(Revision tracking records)
____________

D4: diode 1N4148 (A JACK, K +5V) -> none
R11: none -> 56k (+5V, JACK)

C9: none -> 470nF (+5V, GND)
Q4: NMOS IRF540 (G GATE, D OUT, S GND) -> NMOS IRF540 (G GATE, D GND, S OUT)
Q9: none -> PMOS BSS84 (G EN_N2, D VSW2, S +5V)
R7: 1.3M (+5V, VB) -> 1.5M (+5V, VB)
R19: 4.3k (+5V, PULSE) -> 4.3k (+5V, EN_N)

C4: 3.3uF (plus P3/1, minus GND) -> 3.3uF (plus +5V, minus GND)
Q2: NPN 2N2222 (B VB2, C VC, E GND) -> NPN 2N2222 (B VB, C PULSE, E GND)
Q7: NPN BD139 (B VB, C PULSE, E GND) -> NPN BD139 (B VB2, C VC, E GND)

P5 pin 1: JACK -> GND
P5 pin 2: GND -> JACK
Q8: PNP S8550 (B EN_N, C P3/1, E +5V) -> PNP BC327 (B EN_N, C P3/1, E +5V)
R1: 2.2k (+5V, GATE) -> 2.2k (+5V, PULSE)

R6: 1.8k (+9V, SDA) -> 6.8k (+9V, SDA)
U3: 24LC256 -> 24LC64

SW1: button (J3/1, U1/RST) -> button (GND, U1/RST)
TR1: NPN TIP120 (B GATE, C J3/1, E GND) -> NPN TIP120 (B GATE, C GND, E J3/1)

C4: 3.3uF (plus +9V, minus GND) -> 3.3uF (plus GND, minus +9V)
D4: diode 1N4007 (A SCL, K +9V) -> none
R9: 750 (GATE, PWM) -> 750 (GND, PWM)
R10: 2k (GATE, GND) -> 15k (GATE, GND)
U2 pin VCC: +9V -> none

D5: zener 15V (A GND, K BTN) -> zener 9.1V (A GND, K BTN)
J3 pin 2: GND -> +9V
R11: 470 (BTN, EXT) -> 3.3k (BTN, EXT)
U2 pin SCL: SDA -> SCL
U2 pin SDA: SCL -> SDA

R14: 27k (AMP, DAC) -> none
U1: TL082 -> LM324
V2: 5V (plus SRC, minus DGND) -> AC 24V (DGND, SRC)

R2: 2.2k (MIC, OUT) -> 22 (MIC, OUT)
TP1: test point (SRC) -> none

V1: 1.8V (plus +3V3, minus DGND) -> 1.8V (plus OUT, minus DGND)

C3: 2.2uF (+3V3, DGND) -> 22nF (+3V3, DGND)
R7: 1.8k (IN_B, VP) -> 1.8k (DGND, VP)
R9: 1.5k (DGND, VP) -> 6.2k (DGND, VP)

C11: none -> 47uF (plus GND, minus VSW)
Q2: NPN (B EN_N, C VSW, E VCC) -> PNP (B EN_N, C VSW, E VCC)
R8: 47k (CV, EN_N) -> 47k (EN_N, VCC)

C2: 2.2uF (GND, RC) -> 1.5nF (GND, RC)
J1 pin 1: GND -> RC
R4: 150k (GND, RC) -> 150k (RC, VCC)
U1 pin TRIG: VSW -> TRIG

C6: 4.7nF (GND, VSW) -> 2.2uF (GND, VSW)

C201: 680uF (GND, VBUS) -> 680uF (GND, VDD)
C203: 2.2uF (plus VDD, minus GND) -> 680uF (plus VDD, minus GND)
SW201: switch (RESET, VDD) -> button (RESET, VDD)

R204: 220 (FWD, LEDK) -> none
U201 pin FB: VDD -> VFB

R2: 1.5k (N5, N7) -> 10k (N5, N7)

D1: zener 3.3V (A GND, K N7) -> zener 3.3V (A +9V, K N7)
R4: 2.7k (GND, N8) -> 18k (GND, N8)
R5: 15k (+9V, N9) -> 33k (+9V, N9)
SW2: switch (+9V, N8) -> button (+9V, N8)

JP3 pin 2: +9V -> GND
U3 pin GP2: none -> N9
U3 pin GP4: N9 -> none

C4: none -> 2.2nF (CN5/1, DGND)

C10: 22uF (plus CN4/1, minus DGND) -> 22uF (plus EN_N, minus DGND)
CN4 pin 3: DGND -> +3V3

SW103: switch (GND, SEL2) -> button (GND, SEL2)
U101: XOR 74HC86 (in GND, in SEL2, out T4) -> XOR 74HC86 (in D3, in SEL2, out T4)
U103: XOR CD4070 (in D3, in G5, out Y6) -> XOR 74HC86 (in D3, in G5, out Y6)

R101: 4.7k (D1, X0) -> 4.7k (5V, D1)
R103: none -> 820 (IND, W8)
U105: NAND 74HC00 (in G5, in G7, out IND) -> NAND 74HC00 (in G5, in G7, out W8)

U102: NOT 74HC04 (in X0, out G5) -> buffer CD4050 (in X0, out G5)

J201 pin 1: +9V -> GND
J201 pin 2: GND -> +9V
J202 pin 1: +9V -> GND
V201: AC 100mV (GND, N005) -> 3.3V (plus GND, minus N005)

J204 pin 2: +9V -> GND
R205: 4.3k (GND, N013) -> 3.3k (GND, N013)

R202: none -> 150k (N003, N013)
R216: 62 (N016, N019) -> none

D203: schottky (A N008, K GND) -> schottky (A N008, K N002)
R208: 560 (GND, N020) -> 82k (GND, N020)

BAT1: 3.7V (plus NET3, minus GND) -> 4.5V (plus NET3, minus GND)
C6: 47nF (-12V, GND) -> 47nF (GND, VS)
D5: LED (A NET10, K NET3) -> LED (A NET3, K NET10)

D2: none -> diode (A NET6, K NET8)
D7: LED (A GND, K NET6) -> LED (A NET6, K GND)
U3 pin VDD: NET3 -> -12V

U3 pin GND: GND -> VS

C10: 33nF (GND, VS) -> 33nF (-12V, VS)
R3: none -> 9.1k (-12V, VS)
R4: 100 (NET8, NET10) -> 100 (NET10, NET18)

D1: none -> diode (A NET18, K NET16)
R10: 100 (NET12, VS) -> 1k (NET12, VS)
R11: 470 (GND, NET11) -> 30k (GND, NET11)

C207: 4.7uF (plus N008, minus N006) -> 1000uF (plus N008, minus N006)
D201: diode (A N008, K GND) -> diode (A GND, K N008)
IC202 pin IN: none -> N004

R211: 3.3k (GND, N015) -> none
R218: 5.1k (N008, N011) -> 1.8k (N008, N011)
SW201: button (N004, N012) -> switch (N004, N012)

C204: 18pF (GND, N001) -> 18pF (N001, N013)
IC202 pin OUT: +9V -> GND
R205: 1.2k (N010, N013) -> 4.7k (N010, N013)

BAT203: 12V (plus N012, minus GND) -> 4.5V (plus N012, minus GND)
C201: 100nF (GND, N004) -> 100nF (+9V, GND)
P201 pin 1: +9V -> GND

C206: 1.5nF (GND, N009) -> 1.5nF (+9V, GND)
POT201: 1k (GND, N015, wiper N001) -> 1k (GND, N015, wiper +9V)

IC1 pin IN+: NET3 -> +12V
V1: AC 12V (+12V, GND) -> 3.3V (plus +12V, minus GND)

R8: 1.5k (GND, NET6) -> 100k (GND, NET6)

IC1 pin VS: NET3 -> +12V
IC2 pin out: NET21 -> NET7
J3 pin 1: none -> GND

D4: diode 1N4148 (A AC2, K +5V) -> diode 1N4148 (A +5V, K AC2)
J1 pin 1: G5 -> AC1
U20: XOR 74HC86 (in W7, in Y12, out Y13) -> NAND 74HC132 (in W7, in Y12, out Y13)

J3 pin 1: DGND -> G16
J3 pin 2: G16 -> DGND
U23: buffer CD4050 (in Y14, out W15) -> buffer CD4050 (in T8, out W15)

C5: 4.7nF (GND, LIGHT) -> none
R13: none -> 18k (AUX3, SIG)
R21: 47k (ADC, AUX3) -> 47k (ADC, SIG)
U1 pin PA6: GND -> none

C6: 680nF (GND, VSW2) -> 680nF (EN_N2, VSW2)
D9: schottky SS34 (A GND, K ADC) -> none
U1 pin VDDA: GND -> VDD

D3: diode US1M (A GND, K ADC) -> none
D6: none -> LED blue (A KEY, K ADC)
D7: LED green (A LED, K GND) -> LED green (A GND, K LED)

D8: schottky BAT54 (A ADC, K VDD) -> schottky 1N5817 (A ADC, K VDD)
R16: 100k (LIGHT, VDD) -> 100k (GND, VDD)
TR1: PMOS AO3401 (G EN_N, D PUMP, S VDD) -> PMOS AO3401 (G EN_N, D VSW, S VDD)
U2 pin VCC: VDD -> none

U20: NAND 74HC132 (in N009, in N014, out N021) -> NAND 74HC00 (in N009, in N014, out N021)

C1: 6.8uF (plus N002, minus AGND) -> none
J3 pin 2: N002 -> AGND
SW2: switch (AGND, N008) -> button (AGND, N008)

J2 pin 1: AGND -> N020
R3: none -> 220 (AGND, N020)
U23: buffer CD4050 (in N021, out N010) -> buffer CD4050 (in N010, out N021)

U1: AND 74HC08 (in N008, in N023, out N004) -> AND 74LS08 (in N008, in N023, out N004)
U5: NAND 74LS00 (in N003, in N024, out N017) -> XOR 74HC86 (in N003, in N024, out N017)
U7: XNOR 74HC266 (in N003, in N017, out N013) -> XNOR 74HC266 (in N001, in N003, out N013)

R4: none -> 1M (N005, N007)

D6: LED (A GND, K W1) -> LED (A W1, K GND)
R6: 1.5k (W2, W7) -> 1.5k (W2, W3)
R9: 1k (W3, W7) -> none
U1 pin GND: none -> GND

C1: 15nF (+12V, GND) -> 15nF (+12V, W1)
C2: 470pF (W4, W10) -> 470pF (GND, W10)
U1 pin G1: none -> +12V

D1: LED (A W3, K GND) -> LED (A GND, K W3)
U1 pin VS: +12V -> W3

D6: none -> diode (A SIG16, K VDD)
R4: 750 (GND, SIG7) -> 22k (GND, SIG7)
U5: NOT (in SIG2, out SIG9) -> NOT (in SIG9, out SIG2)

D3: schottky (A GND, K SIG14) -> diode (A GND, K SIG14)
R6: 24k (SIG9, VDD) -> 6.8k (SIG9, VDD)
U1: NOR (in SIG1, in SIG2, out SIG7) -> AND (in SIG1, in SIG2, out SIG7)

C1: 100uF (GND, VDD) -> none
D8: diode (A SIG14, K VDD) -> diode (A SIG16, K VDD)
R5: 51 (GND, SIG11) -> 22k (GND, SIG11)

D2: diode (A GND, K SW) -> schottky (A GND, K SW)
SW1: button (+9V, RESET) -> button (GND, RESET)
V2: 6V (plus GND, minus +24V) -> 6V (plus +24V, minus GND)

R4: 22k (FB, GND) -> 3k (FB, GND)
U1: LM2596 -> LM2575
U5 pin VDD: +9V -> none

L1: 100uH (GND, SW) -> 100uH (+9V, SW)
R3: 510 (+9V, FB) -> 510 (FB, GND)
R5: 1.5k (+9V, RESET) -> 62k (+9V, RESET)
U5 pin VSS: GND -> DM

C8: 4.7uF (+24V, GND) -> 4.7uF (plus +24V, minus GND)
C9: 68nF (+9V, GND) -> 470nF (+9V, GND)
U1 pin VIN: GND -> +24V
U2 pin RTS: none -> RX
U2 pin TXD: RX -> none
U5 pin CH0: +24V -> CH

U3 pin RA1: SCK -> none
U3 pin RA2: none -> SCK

____________

### How to complete this task
Across the entries, each line containing the word "JACK" is to be counted once; the total alone is to be given.

### Response for this exercise
4